DATA SHOWN
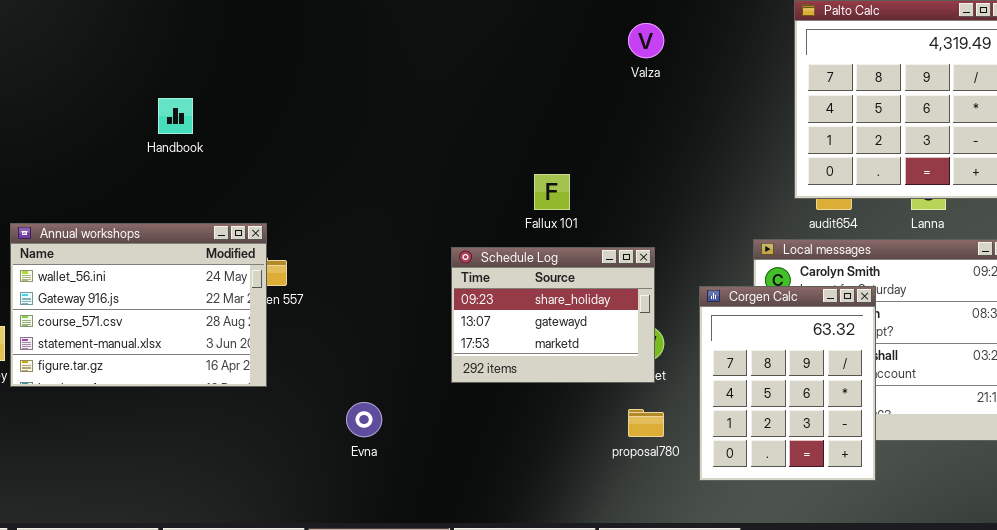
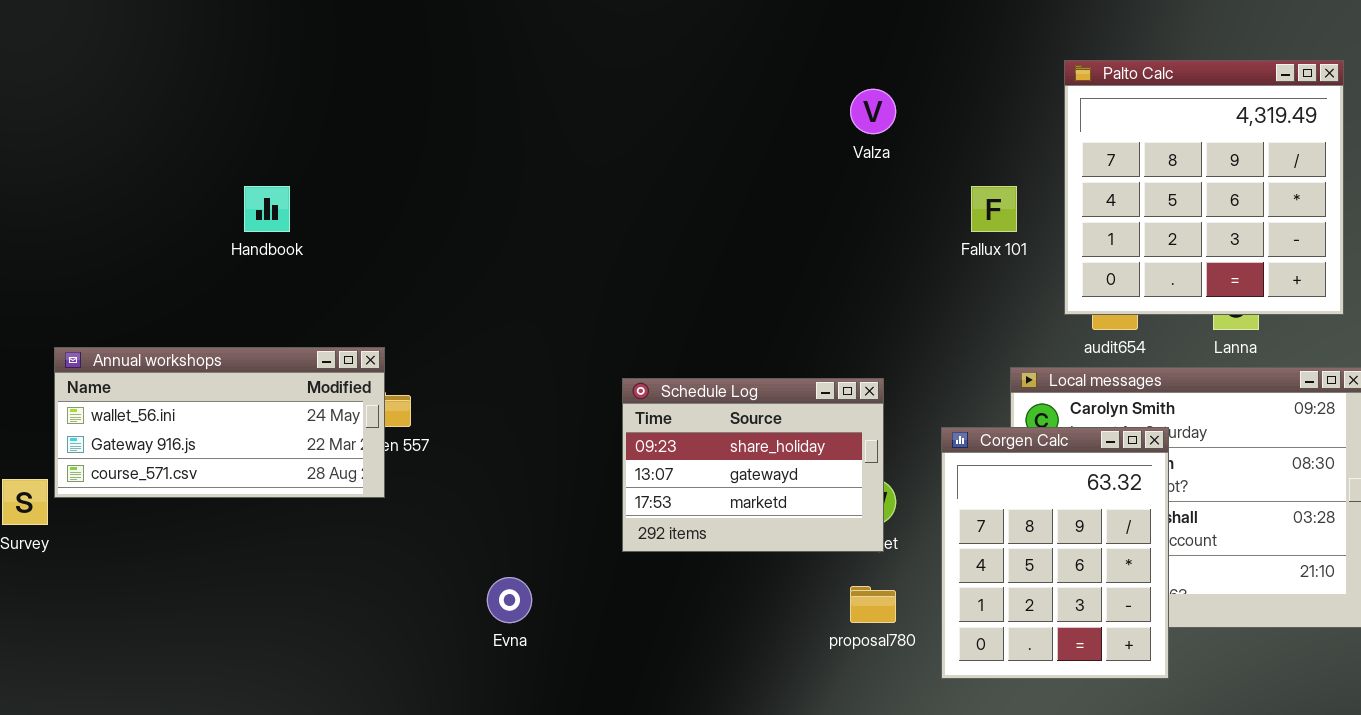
Fallux 101: [534,174,570,210] -> [971,186,1017,232], moved
Annual workshops: [10,223,267,387] -> [54,347,385,498], resized

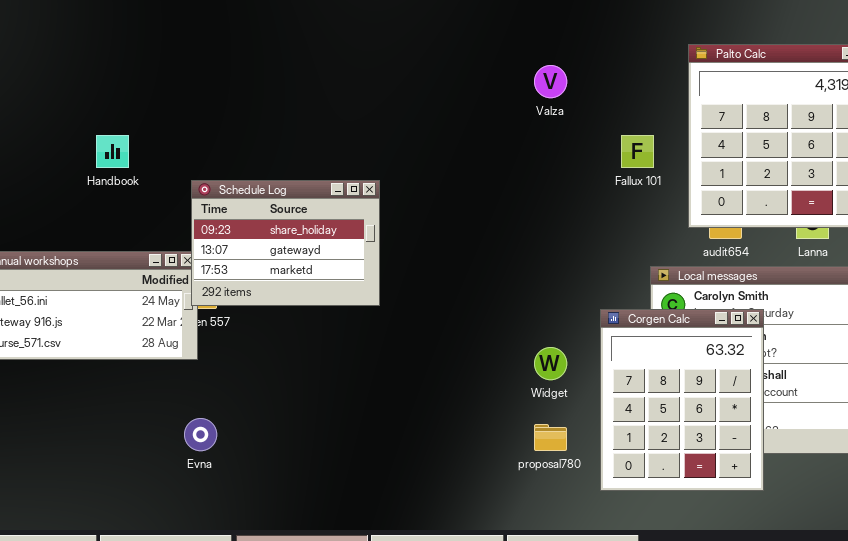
Schedule Log: [622,378,884,552] -> [191,180,380,306], moved
Evna: [487,577,532,623] -> [184,418,217,451], moved

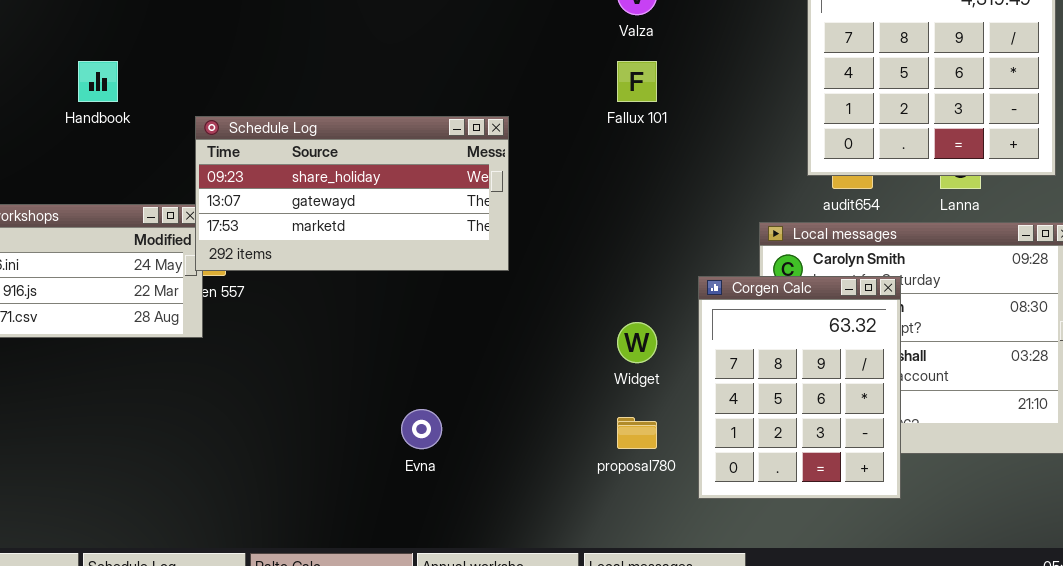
Fallux 101: [621,135,654,168] -> [617,61,657,102], moved
Schedule Log: [191,180,380,306] -> [195,116,509,271], resized
Evna: [184,418,217,451] -> [401,409,442,449], moved

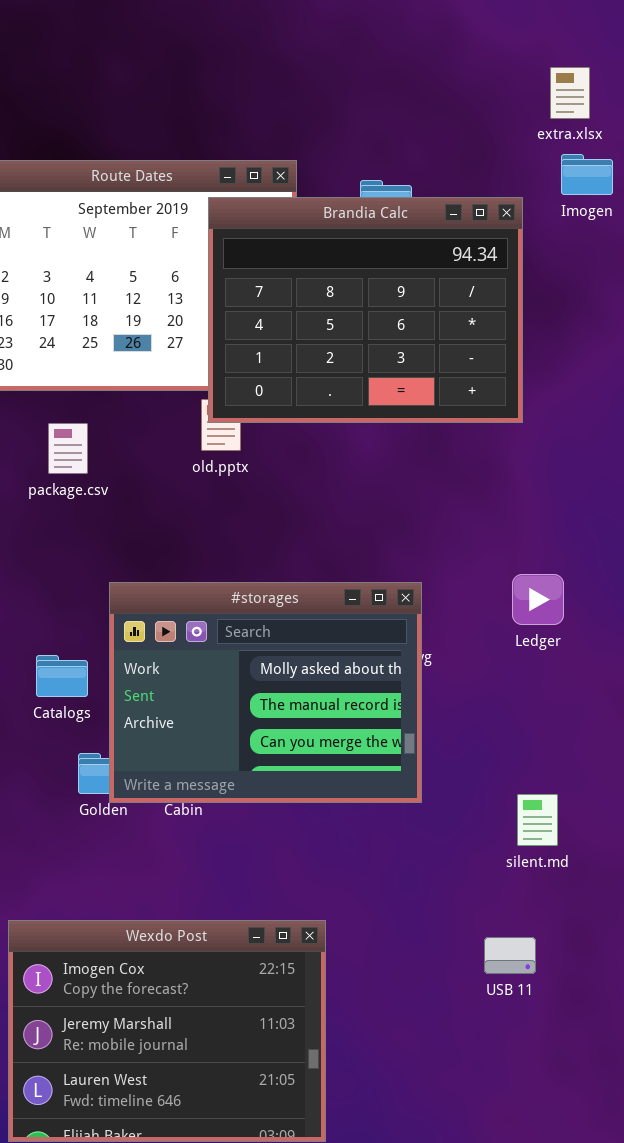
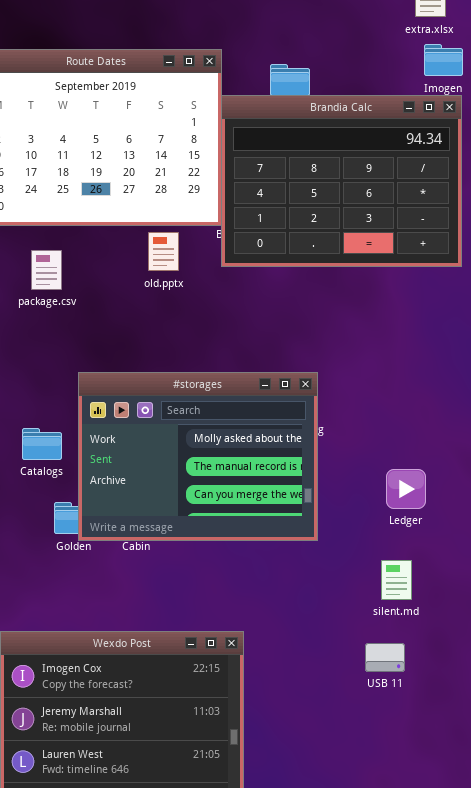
Brandia Calc: [208,197,523,423] -> [221,95,462,267], moved
Ledger: [512,574,564,625] -> [386,469,426,509], moved
silent.md: [517,794,558,846] -> [381,560,412,600], moved

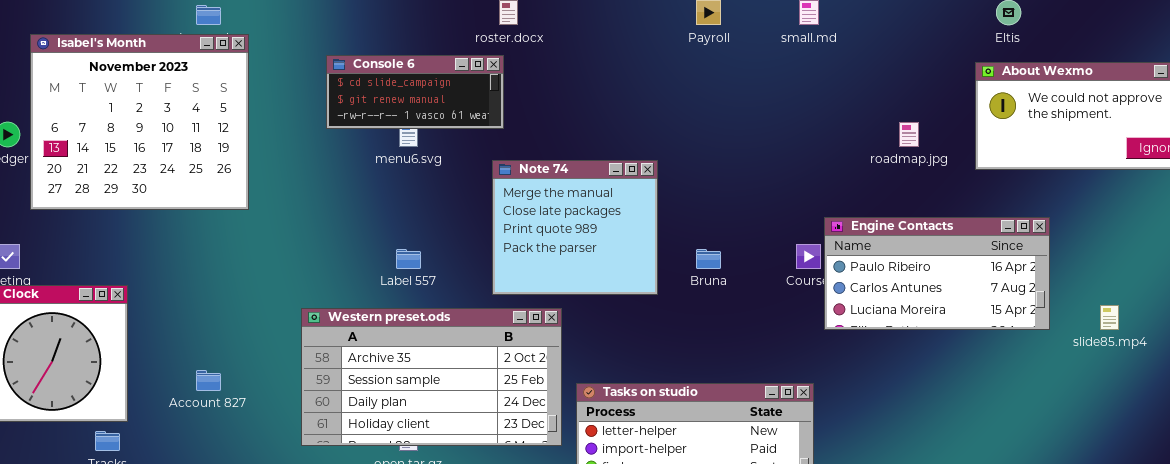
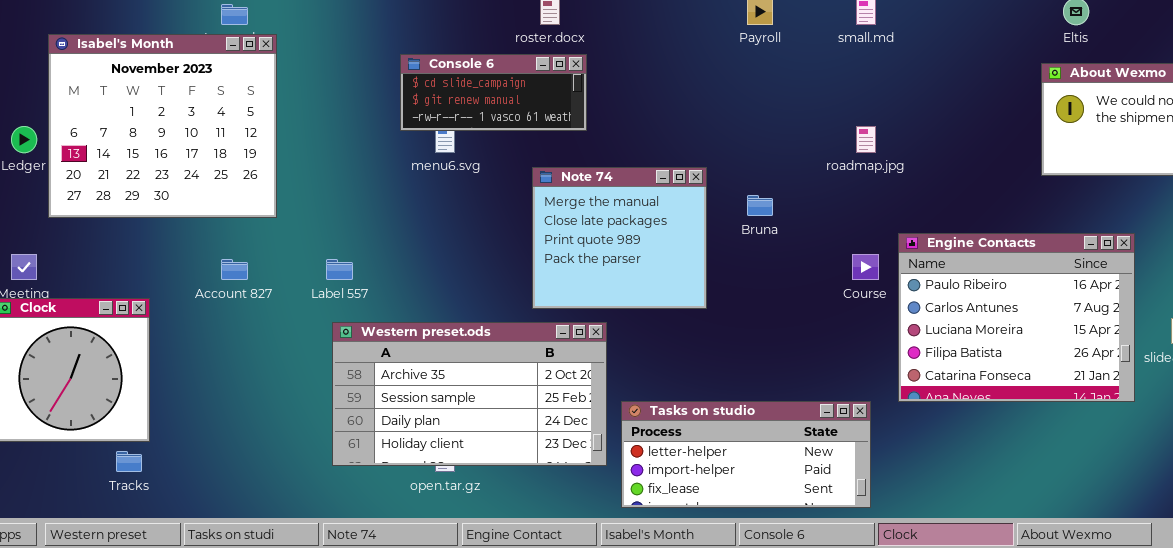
Console 6: [326,55,504,129] -> [400,54,587,131], moved
roadmap.jpg: [899,122,919,147] -> [856,126,876,153], moved
Engine Contacts: [824,217,1050,330] -> [898,233,1135,402], moved, resized
Label 557: [396,249,421,269] -> [326,259,353,280], moved
Bruna: [696,249,721,269] -> [747,195,773,216], moved
Account 827: [196,370,221,391] -> [221,259,248,280], moved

THE PROBLEM
Write out an exact copy of the lines beginning at the line that contains "silent.md: [517,794,558,846] ->" and ending at the last line of the listing. Exclude pictures.

REPLY
silent.md: [517,794,558,846] -> [381,560,412,600], moved

Console 6: [326,55,504,129] -> [400,54,587,131], moved
roadmap.jpg: [899,122,919,147] -> [856,126,876,153], moved
Engine Contacts: [824,217,1050,330] -> [898,233,1135,402], moved, resized
Label 557: [396,249,421,269] -> [326,259,353,280], moved
Bruna: [696,249,721,269] -> [747,195,773,216], moved
Account 827: [196,370,221,391] -> [221,259,248,280], moved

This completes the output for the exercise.